Work task:
Return all of the data below verbatim and exclude every picture.

Data provided:
=== Begin Enclosure ===

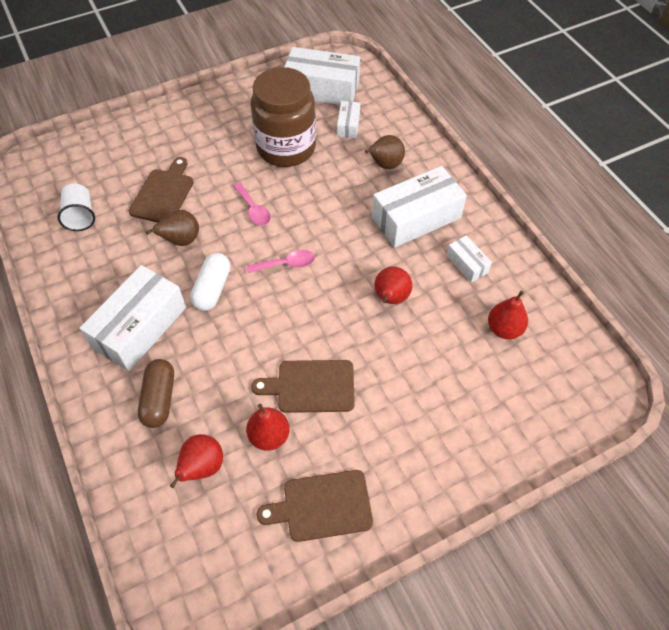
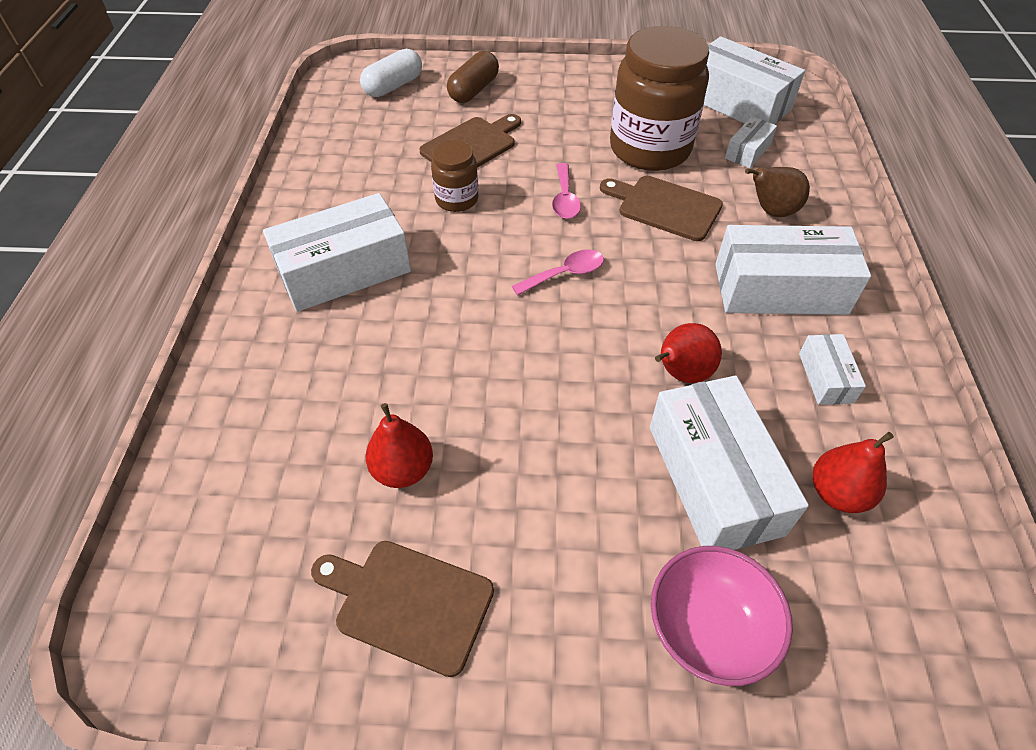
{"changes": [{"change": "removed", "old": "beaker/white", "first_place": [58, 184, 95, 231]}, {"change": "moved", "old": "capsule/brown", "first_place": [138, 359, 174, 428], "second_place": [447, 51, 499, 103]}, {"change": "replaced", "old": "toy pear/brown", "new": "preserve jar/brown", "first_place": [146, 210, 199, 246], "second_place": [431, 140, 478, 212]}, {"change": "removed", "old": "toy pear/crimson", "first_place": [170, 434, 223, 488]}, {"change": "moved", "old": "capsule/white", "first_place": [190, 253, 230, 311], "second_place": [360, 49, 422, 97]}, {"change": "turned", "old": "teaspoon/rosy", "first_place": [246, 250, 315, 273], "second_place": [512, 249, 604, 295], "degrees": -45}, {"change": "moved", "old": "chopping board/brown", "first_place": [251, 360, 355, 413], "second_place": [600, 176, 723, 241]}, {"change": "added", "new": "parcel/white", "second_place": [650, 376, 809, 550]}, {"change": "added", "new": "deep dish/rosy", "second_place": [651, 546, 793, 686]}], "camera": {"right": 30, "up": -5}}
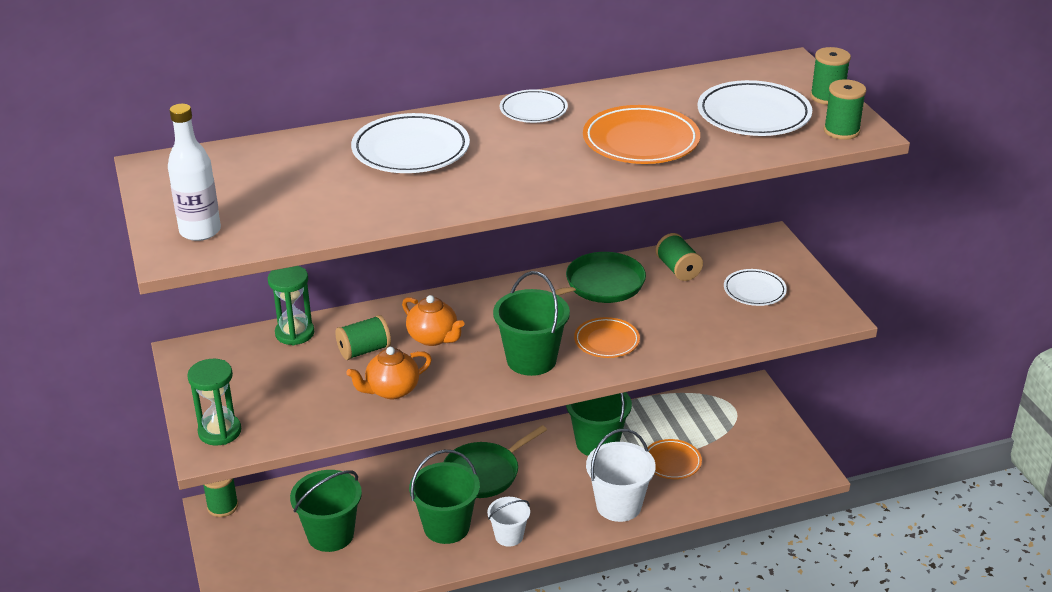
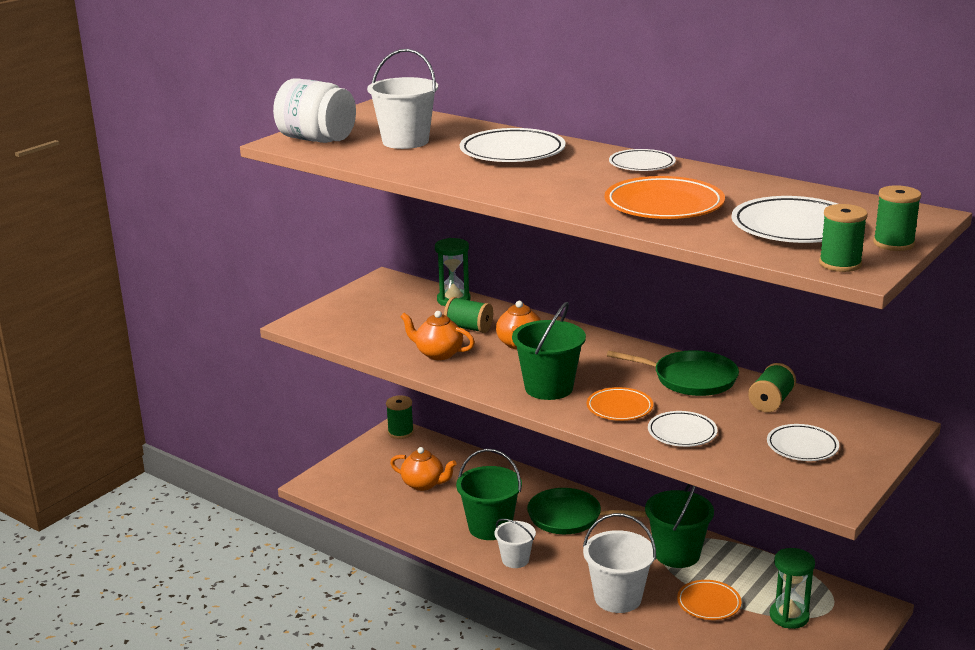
{"changes": [{"change": "replaced", "old": "bottle/white", "new": "preserve jar/white", "first_place": [168, 104, 221, 241], "second_place": [273, 78, 356, 143]}, {"change": "moved", "old": "hourglass/leaf-green", "first_place": [187, 359, 241, 445], "second_place": [770, 548, 815, 629]}, {"change": "replaced", "old": "sand bucket/leaf-green", "new": "teapot/orange-coloured", "first_place": [290, 470, 362, 552], "second_place": [390, 447, 457, 491]}, {"change": "added", "new": "sand bucket/white", "second_place": [367, 49, 438, 149]}, {"change": "added", "new": "plate/white", "second_place": [648, 411, 717, 447]}], "camera": {"right": 55, "up": -10}}
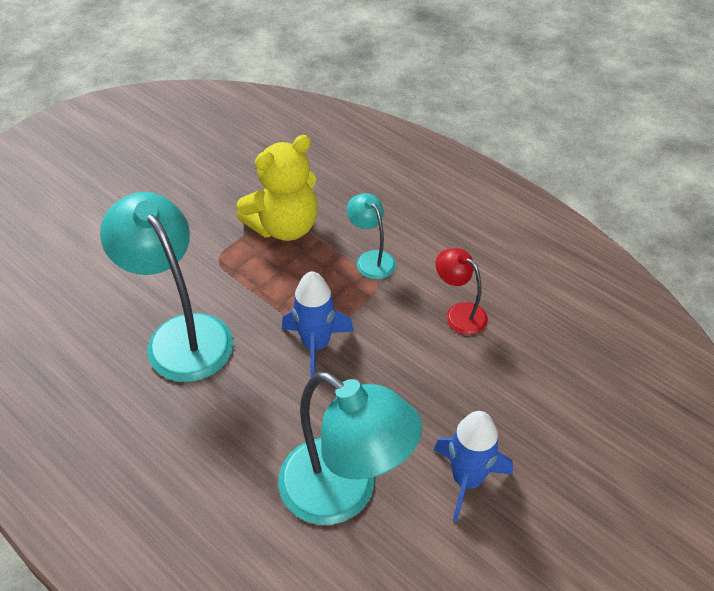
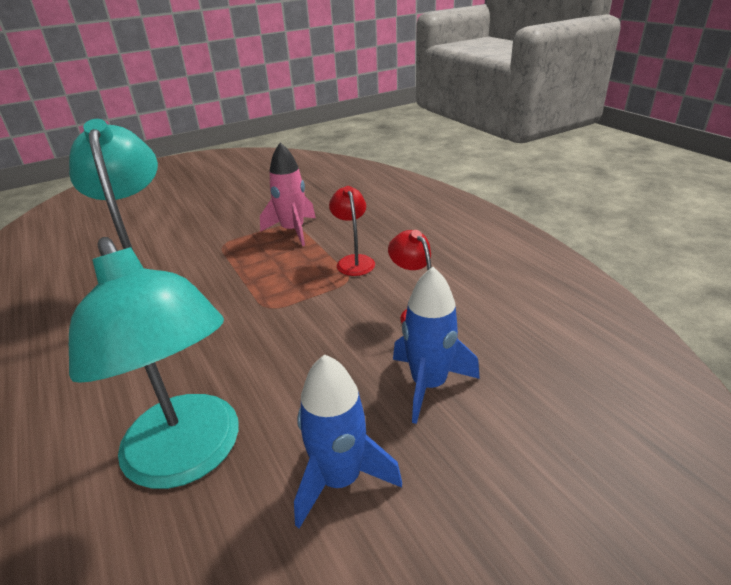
{"changes": [{"change": "replaced", "old": "teddy/bright yellow", "new": "spaceship/rosy", "first_place": [237, 135, 318, 241], "second_place": [260, 143, 316, 246]}, {"change": "moved", "old": "spaceship/royal blue", "first_place": [282, 271, 354, 377], "second_place": [393, 267, 480, 424]}, {"change": "recoloured", "old": "lamp/teal", "new": "lamp/crimson", "first_place": [347, 193, 396, 279], "second_place": [329, 186, 375, 276]}], "camera": {"right": 20, "up": -15}}
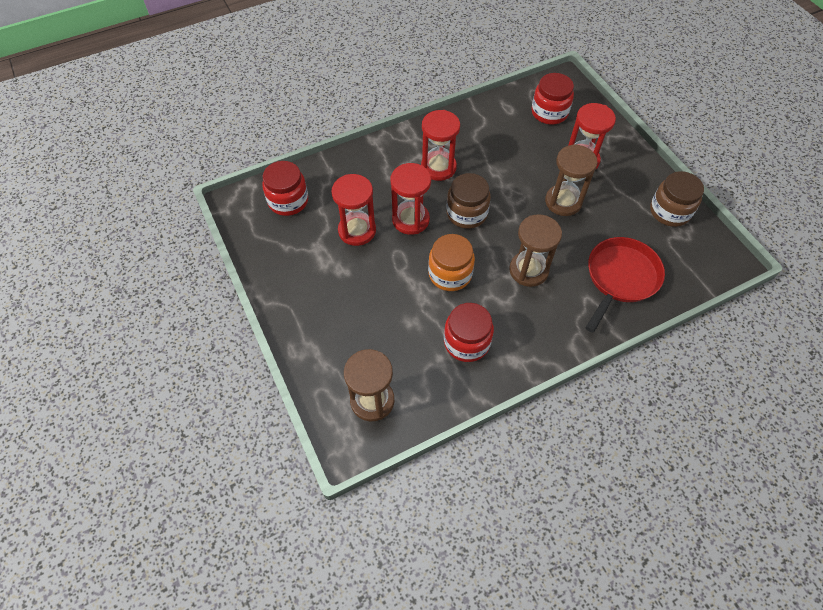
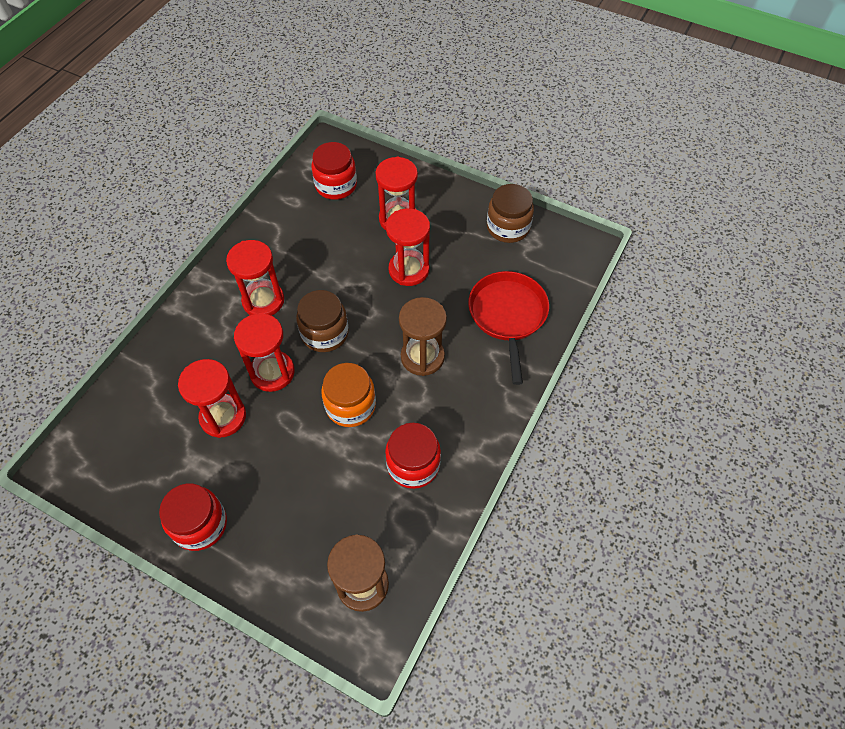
{"changes": [{"change": "moved", "old": "preserve jar/crimson", "first_place": [262, 161, 308, 216], "second_place": [159, 483, 227, 551]}, {"change": "recoloured", "old": "hourglass/brown", "new": "hourglass/crimson", "first_place": [545, 144, 597, 216], "second_place": [386, 208, 430, 286]}], "camera": {"right": -35, "up": 0}}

=== End Enclosure ===

Answer:
{"changes": [{"change": "removed", "old": "beaker/white", "first_place": [58, 184, 95, 231]}, {"change": "moved", "old": "capsule/brown", "first_place": [138, 359, 174, 428], "second_place": [447, 51, 499, 103]}, {"change": "replaced", "old": "toy pear/brown", "new": "preserve jar/brown", "first_place": [146, 210, 199, 246], "second_place": [431, 140, 478, 212]}, {"change": "removed", "old": "toy pear/crimson", "first_place": [170, 434, 223, 488]}, {"change": "moved", "old": "capsule/white", "first_place": [190, 253, 230, 311], "second_place": [360, 49, 422, 97]}, {"change": "turned", "old": "teaspoon/rosy", "first_place": [246, 250, 315, 273], "second_place": [512, 249, 604, 295], "degrees": -45}, {"change": "moved", "old": "chopping board/brown", "first_place": [251, 360, 355, 413], "second_place": [600, 176, 723, 241]}, {"change": "added", "new": "parcel/white", "second_place": [650, 376, 809, 550]}, {"change": "added", "new": "deep dish/rosy", "second_place": [651, 546, 793, 686]}], "camera": {"right": 30, "up": -5}}
{"changes": [{"change": "replaced", "old": "bottle/white", "new": "preserve jar/white", "first_place": [168, 104, 221, 241], "second_place": [273, 78, 356, 143]}, {"change": "moved", "old": "hourglass/leaf-green", "first_place": [187, 359, 241, 445], "second_place": [770, 548, 815, 629]}, {"change": "replaced", "old": "sand bucket/leaf-green", "new": "teapot/orange-coloured", "first_place": [290, 470, 362, 552], "second_place": [390, 447, 457, 491]}, {"change": "added", "new": "sand bucket/white", "second_place": [367, 49, 438, 149]}, {"change": "added", "new": "plate/white", "second_place": [648, 411, 717, 447]}], "camera": {"right": 55, "up": -10}}
{"changes": [{"change": "replaced", "old": "teddy/bright yellow", "new": "spaceship/rosy", "first_place": [237, 135, 318, 241], "second_place": [260, 143, 316, 246]}, {"change": "moved", "old": "spaceship/royal blue", "first_place": [282, 271, 354, 377], "second_place": [393, 267, 480, 424]}, {"change": "recoloured", "old": "lamp/teal", "new": "lamp/crimson", "first_place": [347, 193, 396, 279], "second_place": [329, 186, 375, 276]}], "camera": {"right": 20, "up": -15}}
{"changes": [{"change": "moved", "old": "preserve jar/crimson", "first_place": [262, 161, 308, 216], "second_place": [159, 483, 227, 551]}, {"change": "recoloured", "old": "hourglass/brown", "new": "hourglass/crimson", "first_place": [545, 144, 597, 216], "second_place": [386, 208, 430, 286]}], "camera": {"right": -35, "up": 0}}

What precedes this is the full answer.